PROBLEM
Copy the records word for word, omitting all pictures.

MATERIAL SUPPLIED
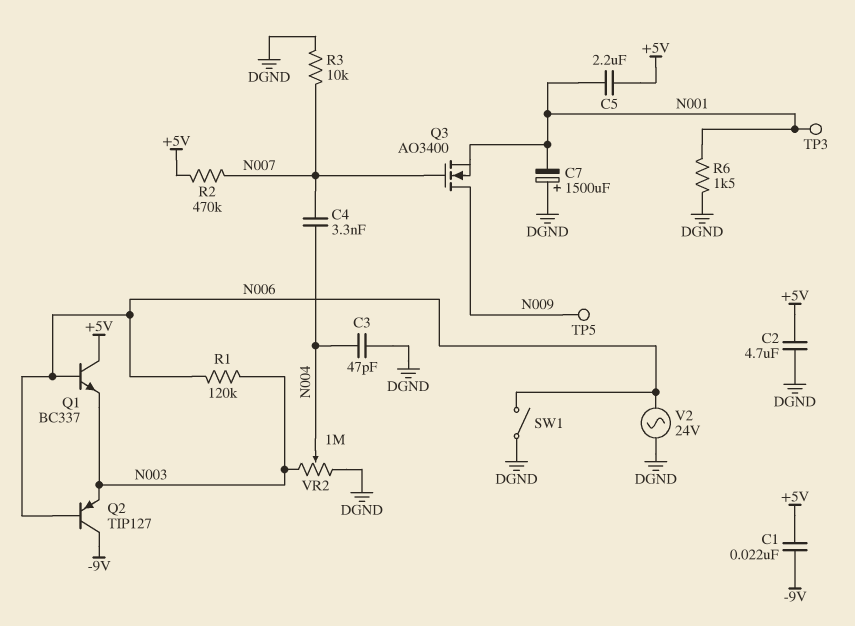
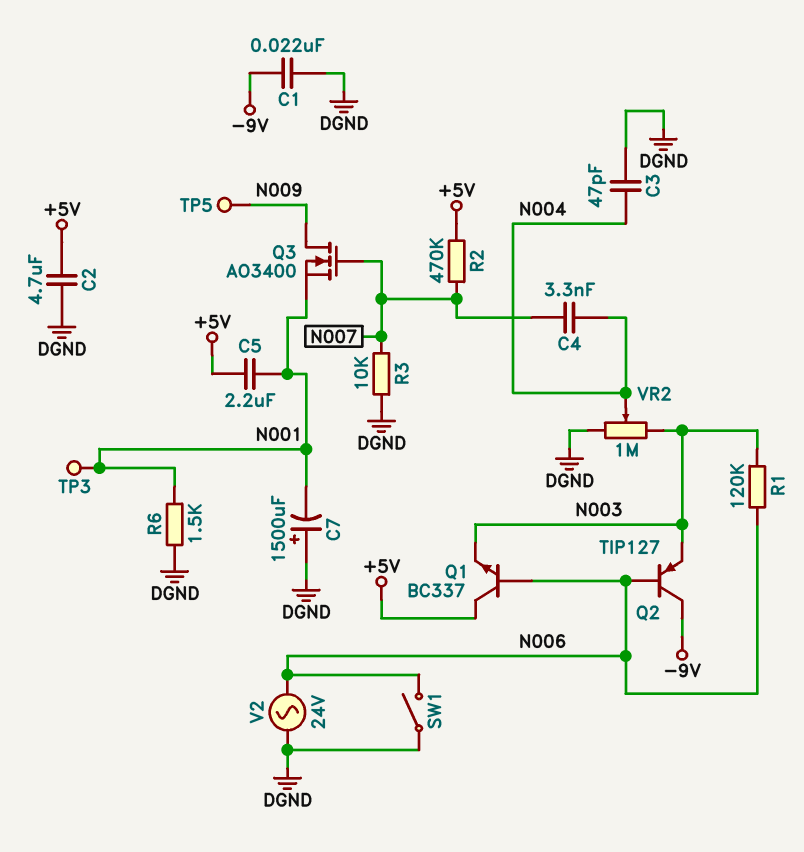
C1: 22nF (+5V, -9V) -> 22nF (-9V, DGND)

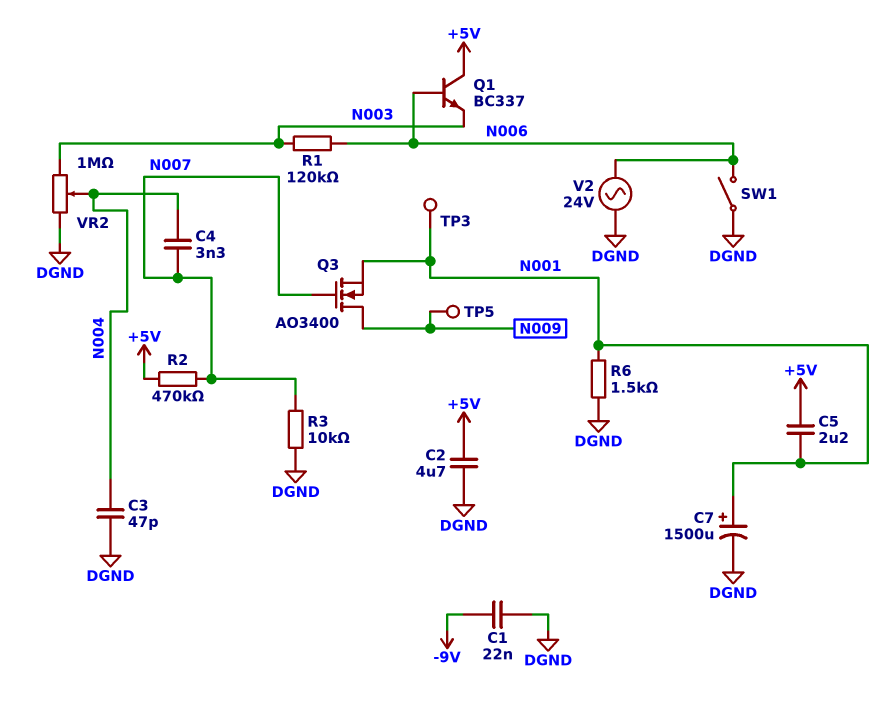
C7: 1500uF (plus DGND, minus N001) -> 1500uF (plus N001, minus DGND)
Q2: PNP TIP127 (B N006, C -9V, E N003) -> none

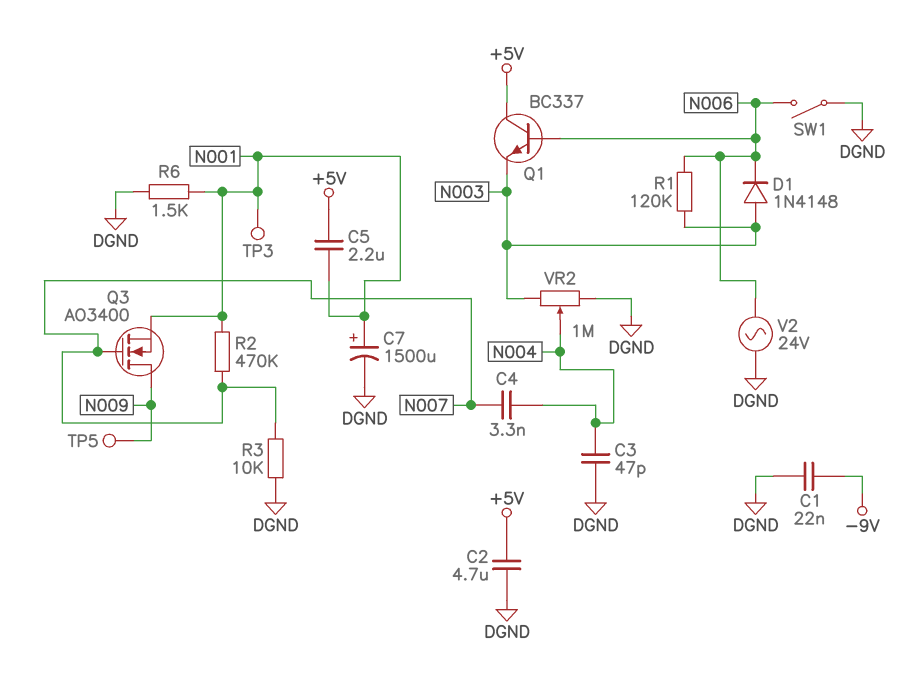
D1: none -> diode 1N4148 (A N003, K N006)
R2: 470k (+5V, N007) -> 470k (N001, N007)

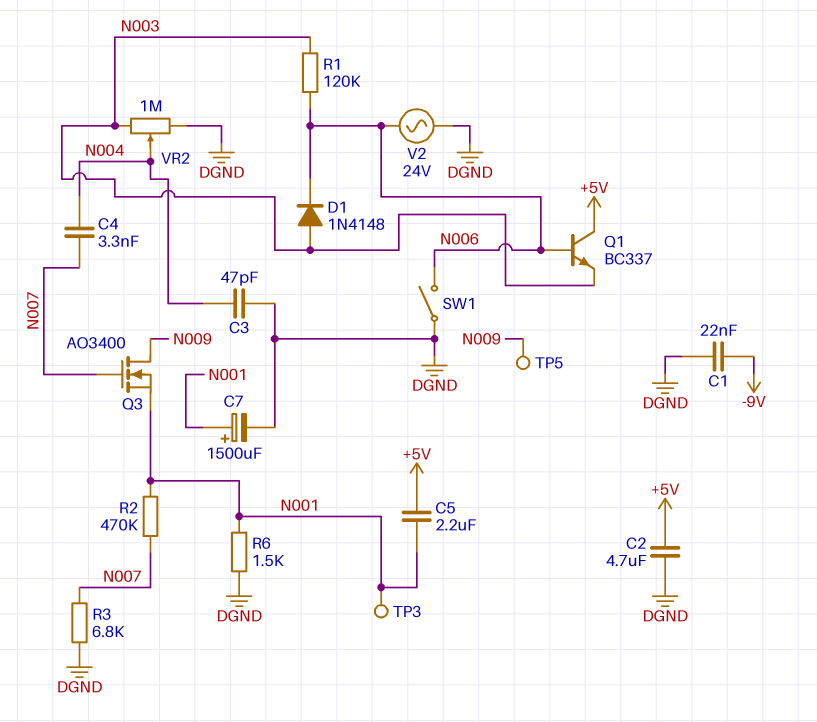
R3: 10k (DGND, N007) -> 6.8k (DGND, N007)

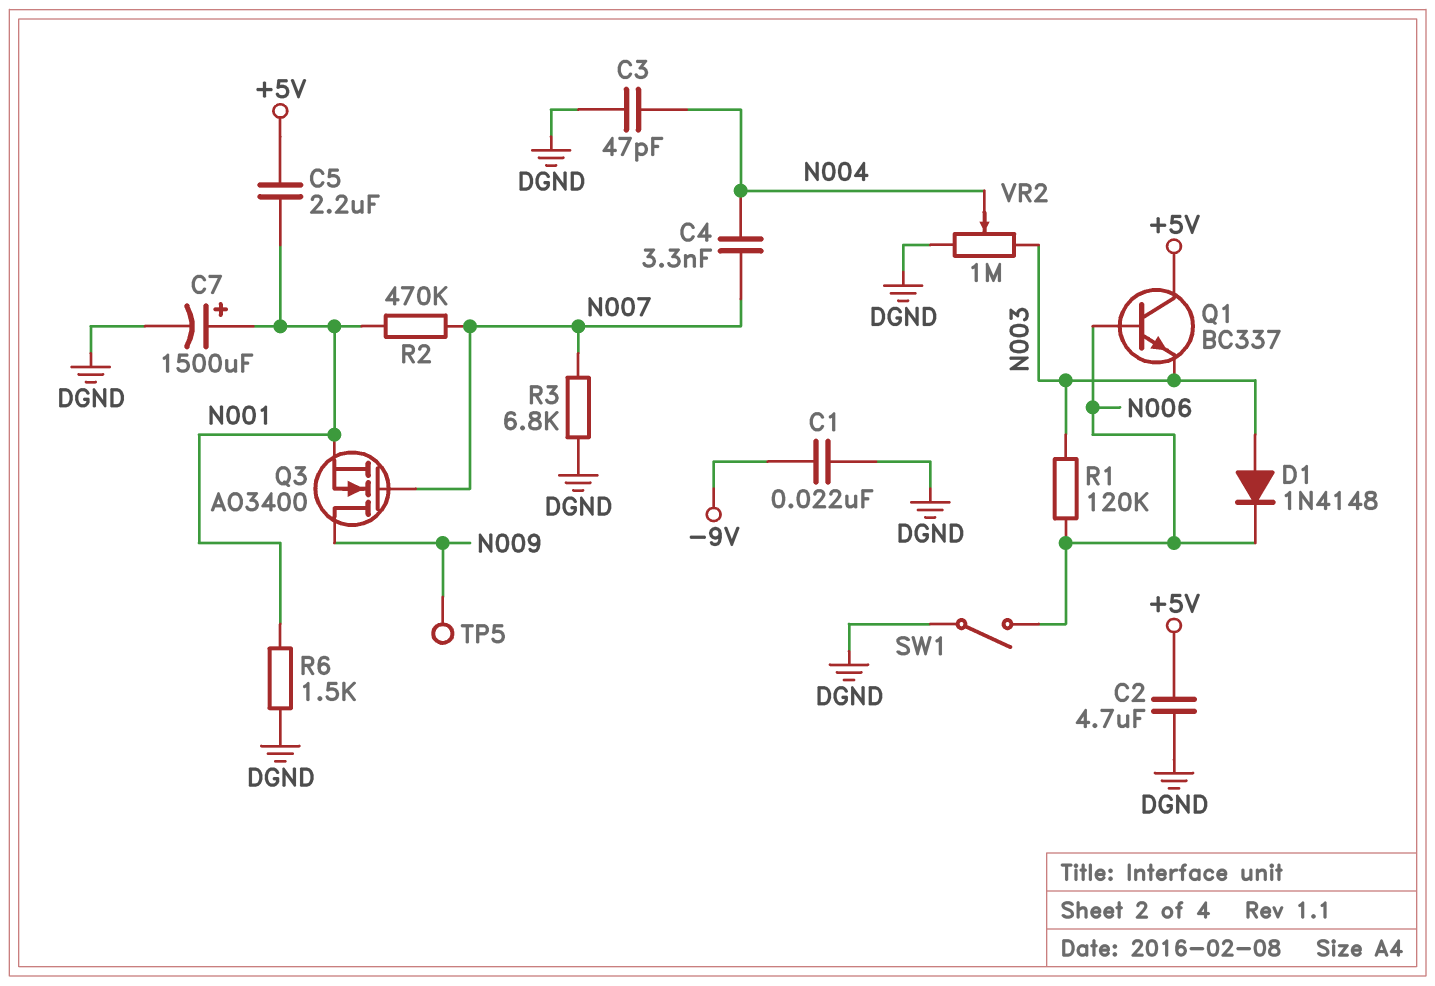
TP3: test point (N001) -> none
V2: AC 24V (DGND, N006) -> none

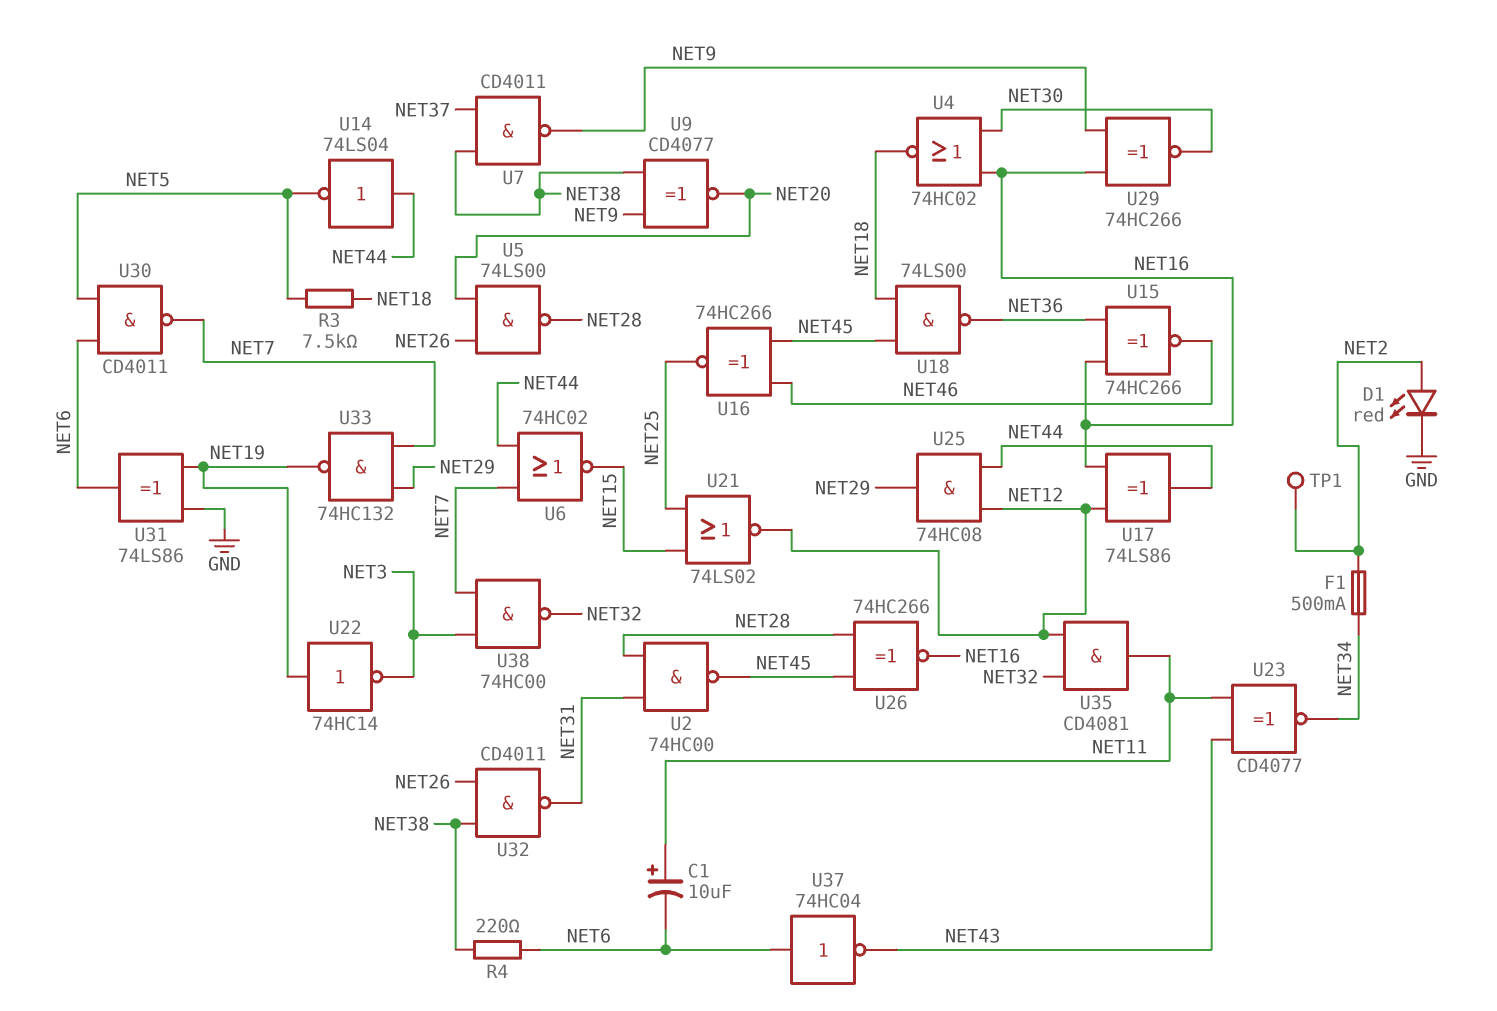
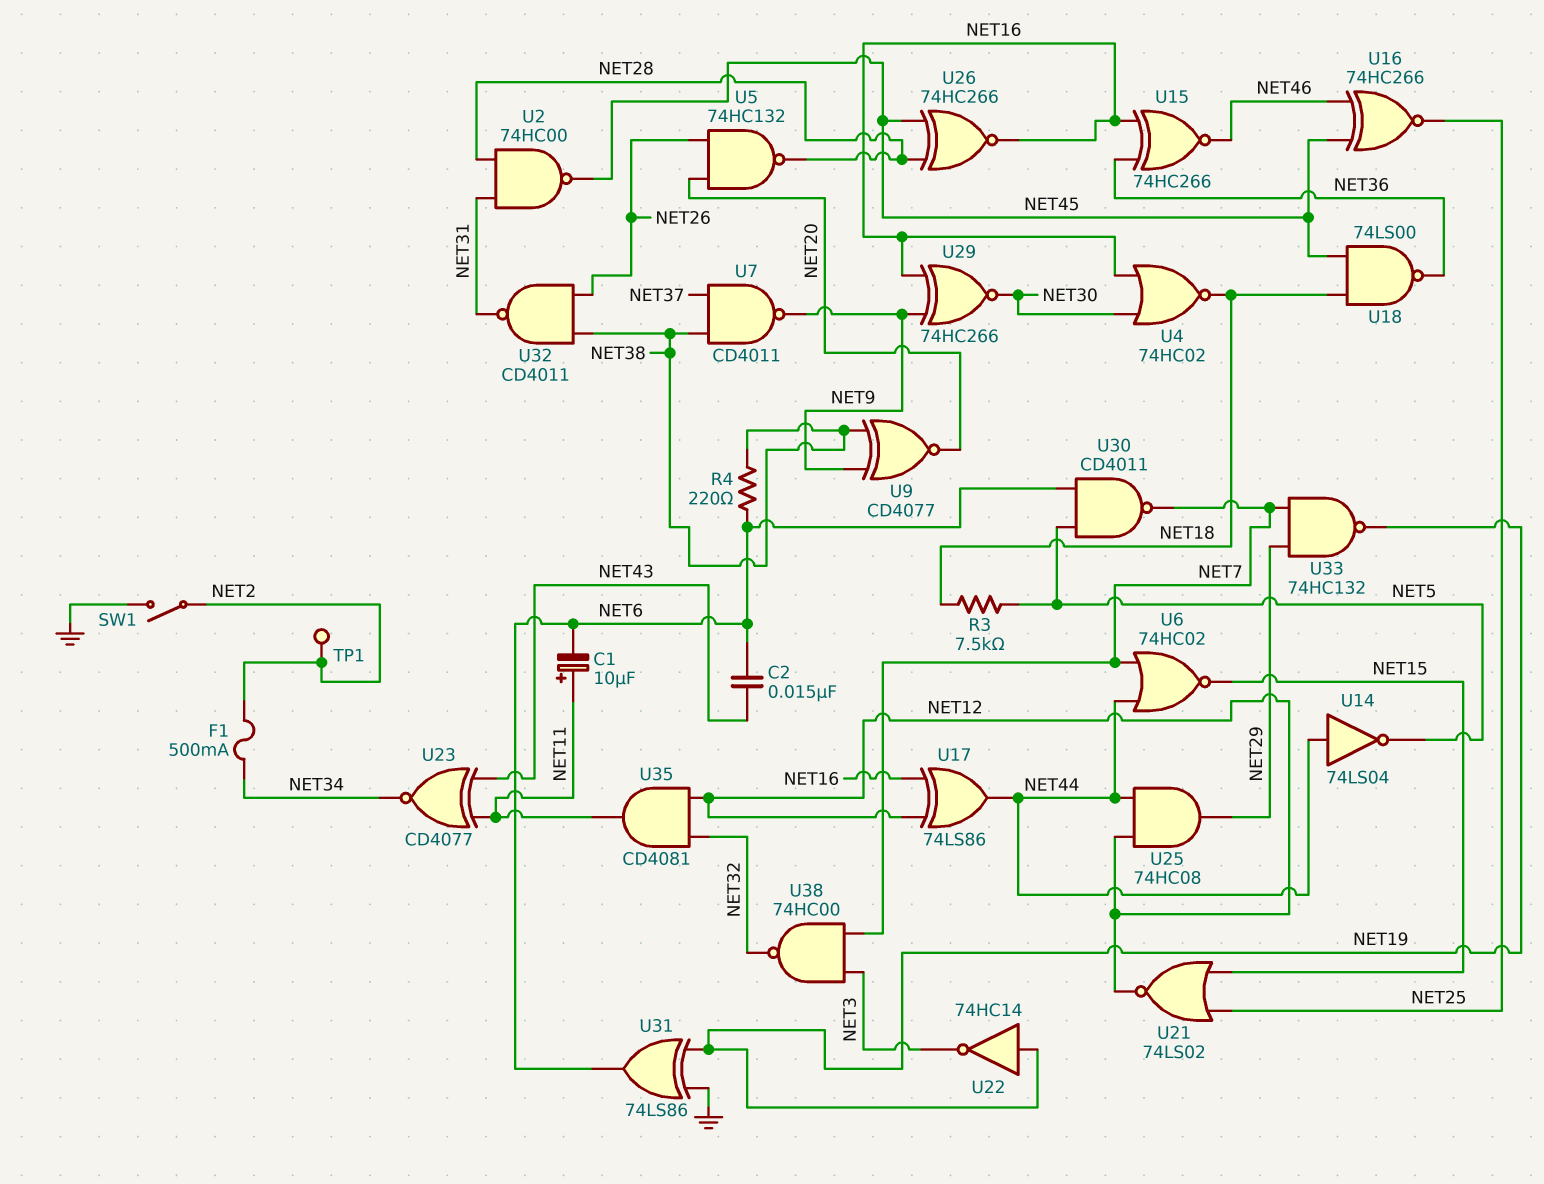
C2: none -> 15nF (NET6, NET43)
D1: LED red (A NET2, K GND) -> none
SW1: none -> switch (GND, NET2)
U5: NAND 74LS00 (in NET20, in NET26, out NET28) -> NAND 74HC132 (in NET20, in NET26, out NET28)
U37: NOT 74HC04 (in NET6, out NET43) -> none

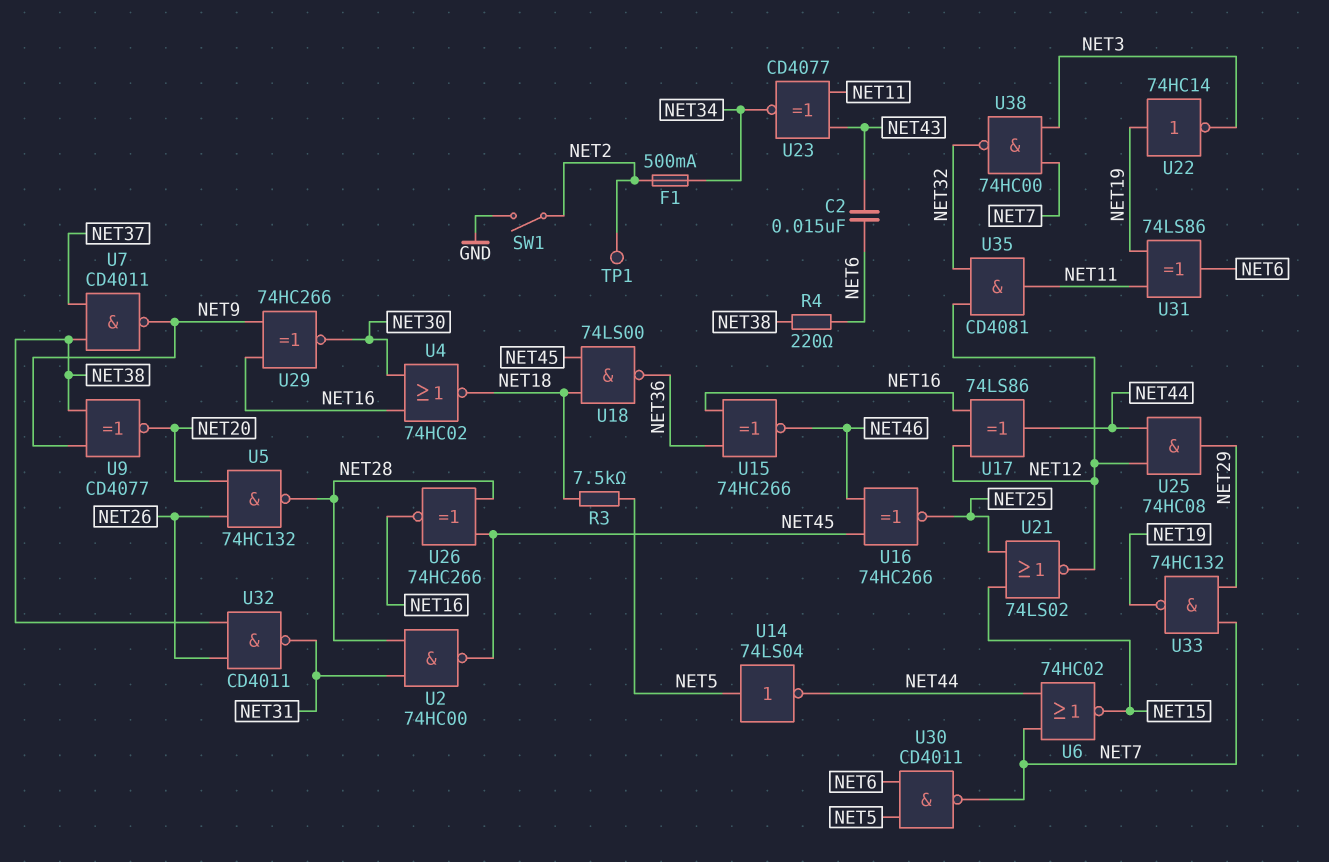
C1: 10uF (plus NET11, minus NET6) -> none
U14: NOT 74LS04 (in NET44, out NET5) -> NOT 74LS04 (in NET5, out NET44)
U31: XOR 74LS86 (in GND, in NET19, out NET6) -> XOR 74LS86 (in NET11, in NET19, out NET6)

SOLUTION FOR THIS TASK
C1: 22nF (+5V, -9V) -> 22nF (-9V, DGND)

C7: 1500uF (plus DGND, minus N001) -> 1500uF (plus N001, minus DGND)
Q2: PNP TIP127 (B N006, C -9V, E N003) -> none

D1: none -> diode 1N4148 (A N003, K N006)
R2: 470k (+5V, N007) -> 470k (N001, N007)

R3: 10k (DGND, N007) -> 6.8k (DGND, N007)

TP3: test point (N001) -> none
V2: AC 24V (DGND, N006) -> none

C2: none -> 15nF (NET6, NET43)
D1: LED red (A NET2, K GND) -> none
SW1: none -> switch (GND, NET2)
U5: NAND 74LS00 (in NET20, in NET26, out NET28) -> NAND 74HC132 (in NET20, in NET26, out NET28)
U37: NOT 74HC04 (in NET6, out NET43) -> none

C1: 10uF (plus NET11, minus NET6) -> none
U14: NOT 74LS04 (in NET44, out NET5) -> NOT 74LS04 (in NET5, out NET44)
U31: XOR 74LS86 (in GND, in NET19, out NET6) -> XOR 74LS86 (in NET11, in NET19, out NET6)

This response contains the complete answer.